Start of ENTRIES SHOWN
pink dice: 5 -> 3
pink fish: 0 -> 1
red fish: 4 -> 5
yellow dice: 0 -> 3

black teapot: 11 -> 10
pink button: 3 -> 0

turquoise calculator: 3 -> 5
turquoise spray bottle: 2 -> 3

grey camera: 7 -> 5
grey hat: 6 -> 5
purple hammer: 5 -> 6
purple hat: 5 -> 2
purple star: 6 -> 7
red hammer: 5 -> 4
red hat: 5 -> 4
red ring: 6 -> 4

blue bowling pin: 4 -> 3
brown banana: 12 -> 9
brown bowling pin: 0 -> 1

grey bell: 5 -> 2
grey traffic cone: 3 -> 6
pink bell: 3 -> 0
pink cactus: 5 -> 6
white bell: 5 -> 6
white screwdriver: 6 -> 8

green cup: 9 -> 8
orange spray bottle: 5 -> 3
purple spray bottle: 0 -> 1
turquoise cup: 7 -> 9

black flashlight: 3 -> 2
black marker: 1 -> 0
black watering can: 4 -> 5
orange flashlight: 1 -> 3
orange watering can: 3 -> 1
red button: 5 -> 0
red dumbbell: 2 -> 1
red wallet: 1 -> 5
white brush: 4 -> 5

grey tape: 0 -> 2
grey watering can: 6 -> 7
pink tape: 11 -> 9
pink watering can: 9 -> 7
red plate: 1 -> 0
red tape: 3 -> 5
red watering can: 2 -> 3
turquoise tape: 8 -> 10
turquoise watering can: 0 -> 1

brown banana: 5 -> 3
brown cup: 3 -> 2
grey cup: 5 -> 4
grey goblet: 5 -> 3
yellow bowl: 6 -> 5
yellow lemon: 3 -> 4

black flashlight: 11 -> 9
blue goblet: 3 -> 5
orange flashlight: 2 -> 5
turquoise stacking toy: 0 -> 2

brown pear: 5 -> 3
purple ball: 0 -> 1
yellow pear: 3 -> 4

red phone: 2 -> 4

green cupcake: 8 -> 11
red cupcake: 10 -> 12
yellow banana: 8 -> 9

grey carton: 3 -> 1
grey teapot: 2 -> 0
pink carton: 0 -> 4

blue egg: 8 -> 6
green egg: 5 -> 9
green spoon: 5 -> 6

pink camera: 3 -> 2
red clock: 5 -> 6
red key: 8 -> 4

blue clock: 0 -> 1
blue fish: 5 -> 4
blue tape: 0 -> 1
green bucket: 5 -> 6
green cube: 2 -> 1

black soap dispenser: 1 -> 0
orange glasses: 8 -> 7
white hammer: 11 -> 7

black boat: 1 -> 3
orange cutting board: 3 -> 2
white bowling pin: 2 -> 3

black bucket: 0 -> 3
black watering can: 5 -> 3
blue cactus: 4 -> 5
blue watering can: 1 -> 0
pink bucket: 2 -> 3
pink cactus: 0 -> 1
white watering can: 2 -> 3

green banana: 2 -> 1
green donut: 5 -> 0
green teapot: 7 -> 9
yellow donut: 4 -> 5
End of ENTRIES SHOWN
Where the material contains a line with "bottle", return that line.

## SOLUTION BELOW
turquoise spray bottle: 2 -> 3
orange spray bottle: 5 -> 3
purple spray bottle: 0 -> 1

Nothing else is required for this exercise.